-- Start of STORED DATA --

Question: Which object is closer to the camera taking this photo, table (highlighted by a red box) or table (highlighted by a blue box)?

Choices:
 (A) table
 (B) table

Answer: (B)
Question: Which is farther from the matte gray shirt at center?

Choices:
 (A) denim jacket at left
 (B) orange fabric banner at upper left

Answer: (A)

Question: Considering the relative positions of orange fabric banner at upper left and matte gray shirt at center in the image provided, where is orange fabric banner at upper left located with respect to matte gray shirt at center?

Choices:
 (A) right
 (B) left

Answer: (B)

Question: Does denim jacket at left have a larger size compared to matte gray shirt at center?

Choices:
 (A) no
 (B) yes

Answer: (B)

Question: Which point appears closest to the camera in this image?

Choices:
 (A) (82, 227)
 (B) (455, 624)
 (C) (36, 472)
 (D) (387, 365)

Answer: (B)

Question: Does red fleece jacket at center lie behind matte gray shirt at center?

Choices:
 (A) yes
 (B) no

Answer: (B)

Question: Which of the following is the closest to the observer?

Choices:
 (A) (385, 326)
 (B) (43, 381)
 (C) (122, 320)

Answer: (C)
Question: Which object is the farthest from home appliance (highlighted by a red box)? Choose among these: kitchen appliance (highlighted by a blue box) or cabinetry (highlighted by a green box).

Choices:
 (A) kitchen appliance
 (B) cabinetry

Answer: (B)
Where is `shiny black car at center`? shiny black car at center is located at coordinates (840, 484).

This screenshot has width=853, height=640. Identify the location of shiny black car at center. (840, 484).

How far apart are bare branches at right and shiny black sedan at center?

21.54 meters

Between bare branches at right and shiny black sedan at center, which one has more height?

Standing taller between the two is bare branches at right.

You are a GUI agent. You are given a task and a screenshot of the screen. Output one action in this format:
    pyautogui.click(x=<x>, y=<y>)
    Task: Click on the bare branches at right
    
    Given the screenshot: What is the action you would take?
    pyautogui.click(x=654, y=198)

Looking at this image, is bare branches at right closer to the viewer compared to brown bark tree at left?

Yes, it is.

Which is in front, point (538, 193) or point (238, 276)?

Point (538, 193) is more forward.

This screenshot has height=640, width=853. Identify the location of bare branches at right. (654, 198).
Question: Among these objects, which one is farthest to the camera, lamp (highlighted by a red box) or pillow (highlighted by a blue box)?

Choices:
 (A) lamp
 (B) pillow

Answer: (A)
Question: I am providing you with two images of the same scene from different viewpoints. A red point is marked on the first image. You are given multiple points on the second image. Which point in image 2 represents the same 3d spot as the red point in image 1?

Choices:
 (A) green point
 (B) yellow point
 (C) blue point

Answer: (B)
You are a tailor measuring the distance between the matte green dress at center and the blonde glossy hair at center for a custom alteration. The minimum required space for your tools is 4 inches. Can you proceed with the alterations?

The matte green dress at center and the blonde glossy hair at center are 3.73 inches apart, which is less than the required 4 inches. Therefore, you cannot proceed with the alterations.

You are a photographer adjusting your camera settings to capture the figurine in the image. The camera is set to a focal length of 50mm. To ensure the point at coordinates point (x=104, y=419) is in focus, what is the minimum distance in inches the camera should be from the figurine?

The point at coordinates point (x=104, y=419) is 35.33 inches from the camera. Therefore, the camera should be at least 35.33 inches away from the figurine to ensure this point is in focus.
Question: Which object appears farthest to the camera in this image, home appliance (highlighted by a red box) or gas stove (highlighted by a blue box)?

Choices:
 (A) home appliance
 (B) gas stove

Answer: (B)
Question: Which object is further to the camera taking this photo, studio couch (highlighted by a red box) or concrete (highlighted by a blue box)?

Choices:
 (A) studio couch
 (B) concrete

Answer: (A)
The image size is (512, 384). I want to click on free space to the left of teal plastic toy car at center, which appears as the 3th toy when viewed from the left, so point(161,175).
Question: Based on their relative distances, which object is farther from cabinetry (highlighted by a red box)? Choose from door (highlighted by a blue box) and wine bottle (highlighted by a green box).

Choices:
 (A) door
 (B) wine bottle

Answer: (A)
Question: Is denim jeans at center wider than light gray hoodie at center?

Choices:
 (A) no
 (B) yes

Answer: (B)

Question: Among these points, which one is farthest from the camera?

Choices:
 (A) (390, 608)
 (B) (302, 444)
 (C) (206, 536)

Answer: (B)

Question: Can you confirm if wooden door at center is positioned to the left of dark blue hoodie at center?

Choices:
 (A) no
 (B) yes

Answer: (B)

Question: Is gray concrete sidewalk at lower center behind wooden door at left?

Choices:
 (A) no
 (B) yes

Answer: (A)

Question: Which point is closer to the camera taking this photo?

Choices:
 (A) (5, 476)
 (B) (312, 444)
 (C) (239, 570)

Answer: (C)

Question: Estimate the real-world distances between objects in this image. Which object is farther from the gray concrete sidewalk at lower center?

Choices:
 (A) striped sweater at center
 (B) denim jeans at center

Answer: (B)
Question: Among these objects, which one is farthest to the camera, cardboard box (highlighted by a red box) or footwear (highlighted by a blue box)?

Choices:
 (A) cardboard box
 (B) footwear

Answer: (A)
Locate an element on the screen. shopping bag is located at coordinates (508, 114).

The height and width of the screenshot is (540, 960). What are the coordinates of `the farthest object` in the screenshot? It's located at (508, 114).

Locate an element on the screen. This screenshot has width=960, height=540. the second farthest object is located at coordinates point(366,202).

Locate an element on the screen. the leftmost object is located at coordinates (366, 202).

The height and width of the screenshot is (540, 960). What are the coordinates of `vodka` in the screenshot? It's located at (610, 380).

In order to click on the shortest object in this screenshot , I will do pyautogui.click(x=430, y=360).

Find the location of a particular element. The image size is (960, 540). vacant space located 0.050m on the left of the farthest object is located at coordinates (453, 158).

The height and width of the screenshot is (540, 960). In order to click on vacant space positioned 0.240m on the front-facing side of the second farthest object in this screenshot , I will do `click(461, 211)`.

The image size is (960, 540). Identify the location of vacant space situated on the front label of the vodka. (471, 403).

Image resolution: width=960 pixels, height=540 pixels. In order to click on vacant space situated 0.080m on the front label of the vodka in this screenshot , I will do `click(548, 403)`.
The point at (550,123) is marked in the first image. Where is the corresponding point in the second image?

-- End of STORED DATA --

YOUR GOAL:
Copy out every row above word for word, changing nothing.

OUTPUT OF THE TASK:
Question: Which object is closer to the camera taking this photo, table (highlighted by a red box) or table (highlighted by a blue box)?

Choices:
 (A) table
 (B) table

Answer: (B)
Question: Which is farther from the matte gray shirt at center?

Choices:
 (A) denim jacket at left
 (B) orange fabric banner at upper left

Answer: (A)

Question: Considering the relative positions of orange fabric banner at upper left and matte gray shirt at center in the image provided, where is orange fabric banner at upper left located with respect to matte gray shirt at center?

Choices:
 (A) right
 (B) left

Answer: (B)

Question: Does denim jacket at left have a larger size compared to matte gray shirt at center?

Choices:
 (A) no
 (B) yes

Answer: (B)

Question: Which point appears closest to the camera in this image?

Choices:
 (A) (82, 227)
 (B) (455, 624)
 (C) (36, 472)
 (D) (387, 365)

Answer: (B)

Question: Does red fleece jacket at center lie behind matte gray shirt at center?

Choices:
 (A) yes
 (B) no

Answer: (B)

Question: Which of the following is the closest to the observer?

Choices:
 (A) (385, 326)
 (B) (43, 381)
 (C) (122, 320)

Answer: (C)
Question: Which object is the farthest from home appliance (highlighted by a red box)? Choose among these: kitchen appliance (highlighted by a blue box) or cabinetry (highlighted by a green box).

Choices:
 (A) kitchen appliance
 (B) cabinetry

Answer: (B)
Where is `shiny black car at center`? shiny black car at center is located at coordinates (840, 484).

This screenshot has width=853, height=640. Identify the location of shiny black car at center. (840, 484).

How far apart are bare branches at right and shiny black sedan at center?

21.54 meters

Between bare branches at right and shiny black sedan at center, which one has more height?

Standing taller between the two is bare branches at right.

You are a GUI agent. You are given a task and a screenshot of the screen. Output one action in this format:
    pyautogui.click(x=<x>, y=<y>)
    Task: Click on the bare branches at right
    
    Given the screenshot: What is the action you would take?
    pyautogui.click(x=654, y=198)

Looking at this image, is bare branches at right closer to the viewer compared to brown bark tree at left?

Yes, it is.

Which is in front, point (538, 193) or point (238, 276)?

Point (538, 193) is more forward.

This screenshot has height=640, width=853. Identify the location of bare branches at right. (654, 198).
Question: Among these objects, which one is farthest to the camera, lamp (highlighted by a red box) or pillow (highlighted by a blue box)?

Choices:
 (A) lamp
 (B) pillow

Answer: (A)
Question: I am providing you with two images of the same scene from different viewpoints. A red point is marked on the first image. You are given multiple points on the second image. Which point in image 2 represents the same 3d spot as the red point in image 1?

Choices:
 (A) green point
 (B) yellow point
 (C) blue point

Answer: (B)
You are a tailor measuring the distance between the matte green dress at center and the blonde glossy hair at center for a custom alteration. The minimum required space for your tools is 4 inches. Can you proceed with the alterations?

The matte green dress at center and the blonde glossy hair at center are 3.73 inches apart, which is less than the required 4 inches. Therefore, you cannot proceed with the alterations.

You are a photographer adjusting your camera settings to capture the figurine in the image. The camera is set to a focal length of 50mm. To ensure the point at coordinates point (x=104, y=419) is in focus, what is the minimum distance in inches the camera should be from the figurine?

The point at coordinates point (x=104, y=419) is 35.33 inches from the camera. Therefore, the camera should be at least 35.33 inches away from the figurine to ensure this point is in focus.
Question: Which object appears farthest to the camera in this image, home appliance (highlighted by a red box) or gas stove (highlighted by a blue box)?

Choices:
 (A) home appliance
 (B) gas stove

Answer: (B)
Question: Which object is further to the camera taking this photo, studio couch (highlighted by a red box) or concrete (highlighted by a blue box)?

Choices:
 (A) studio couch
 (B) concrete

Answer: (A)
The image size is (512, 384). I want to click on free space to the left of teal plastic toy car at center, which appears as the 3th toy when viewed from the left, so point(161,175).
Question: Based on their relative distances, which object is farther from cabinetry (highlighted by a red box)? Choose from door (highlighted by a blue box) and wine bottle (highlighted by a green box).

Choices:
 (A) door
 (B) wine bottle

Answer: (A)
Question: Is denim jeans at center wider than light gray hoodie at center?

Choices:
 (A) no
 (B) yes

Answer: (B)

Question: Among these points, which one is farthest from the camera?

Choices:
 (A) (390, 608)
 (B) (302, 444)
 (C) (206, 536)

Answer: (B)

Question: Can you confirm if wooden door at center is positioned to the left of dark blue hoodie at center?

Choices:
 (A) no
 (B) yes

Answer: (B)

Question: Is gray concrete sidewalk at lower center behind wooden door at left?

Choices:
 (A) no
 (B) yes

Answer: (A)

Question: Which point is closer to the camera taking this photo?

Choices:
 (A) (5, 476)
 (B) (312, 444)
 (C) (239, 570)

Answer: (C)

Question: Estimate the real-world distances between objects in this image. Which object is farther from the gray concrete sidewalk at lower center?

Choices:
 (A) striped sweater at center
 (B) denim jeans at center

Answer: (B)
Question: Among these objects, which one is farthest to the camera, cardboard box (highlighted by a red box) or footwear (highlighted by a blue box)?

Choices:
 (A) cardboard box
 (B) footwear

Answer: (A)
Locate an element on the screen. shopping bag is located at coordinates (508, 114).

The height and width of the screenshot is (540, 960). What are the coordinates of `the farthest object` in the screenshot? It's located at (508, 114).

Locate an element on the screen. This screenshot has width=960, height=540. the second farthest object is located at coordinates point(366,202).

Locate an element on the screen. the leftmost object is located at coordinates (366, 202).

The height and width of the screenshot is (540, 960). What are the coordinates of `vodka` in the screenshot? It's located at (610, 380).

In order to click on the shortest object in this screenshot , I will do pyautogui.click(x=430, y=360).

Find the location of a particular element. The image size is (960, 540). vacant space located 0.050m on the left of the farthest object is located at coordinates (453, 158).

The height and width of the screenshot is (540, 960). In order to click on vacant space positioned 0.240m on the front-facing side of the second farthest object in this screenshot , I will do `click(461, 211)`.

The image size is (960, 540). Identify the location of vacant space situated on the front label of the vodka. (471, 403).

Image resolution: width=960 pixels, height=540 pixels. In order to click on vacant space situated 0.080m on the front label of the vodka in this screenshot , I will do `click(548, 403)`.
The point at (550,123) is marked in the first image. Where is the corresponding point in the second image?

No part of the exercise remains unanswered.